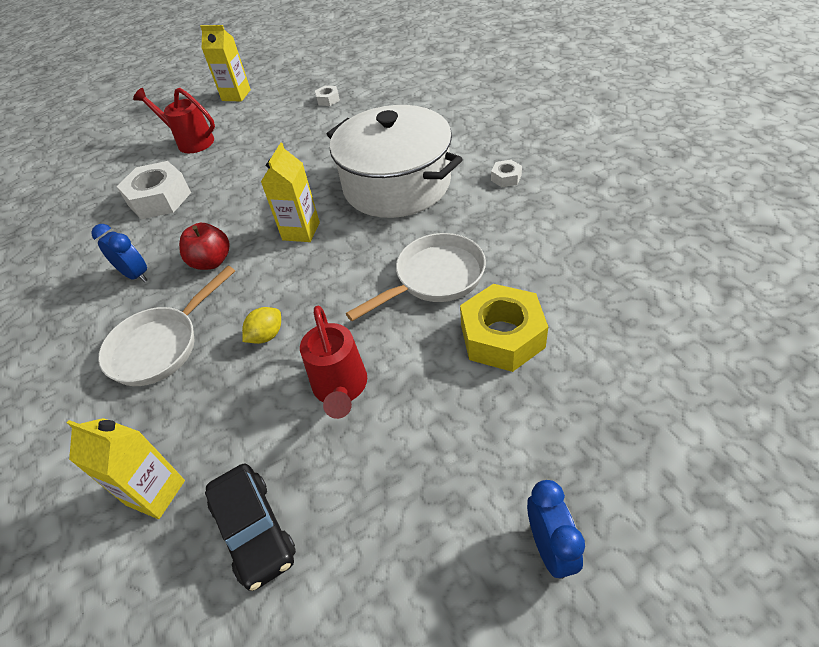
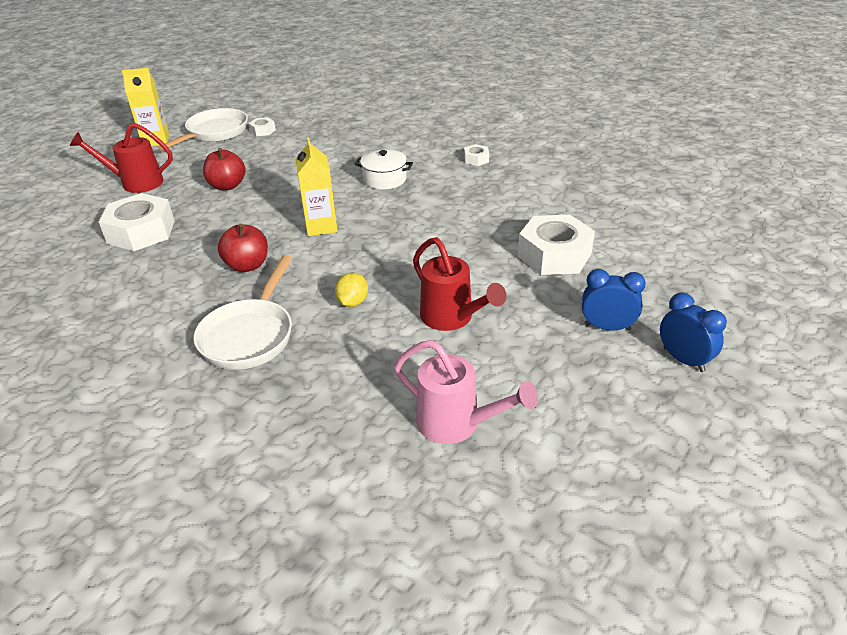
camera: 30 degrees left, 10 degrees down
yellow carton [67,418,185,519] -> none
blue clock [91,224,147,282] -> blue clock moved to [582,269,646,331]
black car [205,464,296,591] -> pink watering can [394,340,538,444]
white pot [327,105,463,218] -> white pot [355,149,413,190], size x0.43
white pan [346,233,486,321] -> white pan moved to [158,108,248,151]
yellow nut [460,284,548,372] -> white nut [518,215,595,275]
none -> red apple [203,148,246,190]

--

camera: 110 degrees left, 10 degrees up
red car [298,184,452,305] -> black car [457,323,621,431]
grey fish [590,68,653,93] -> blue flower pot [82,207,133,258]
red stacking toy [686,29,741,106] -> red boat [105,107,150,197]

## Task to carry out
Repeat, exactly as they stand above, the lines from the line with "camera: 110 degrees left, 10 degrees up" to the line with "red stacking toy", both lines included.

## Task solution
camera: 110 degrees left, 10 degrees up
red car [298,184,452,305] -> black car [457,323,621,431]
grey fish [590,68,653,93] -> blue flower pot [82,207,133,258]
red stacking toy [686,29,741,106] -> red boat [105,107,150,197]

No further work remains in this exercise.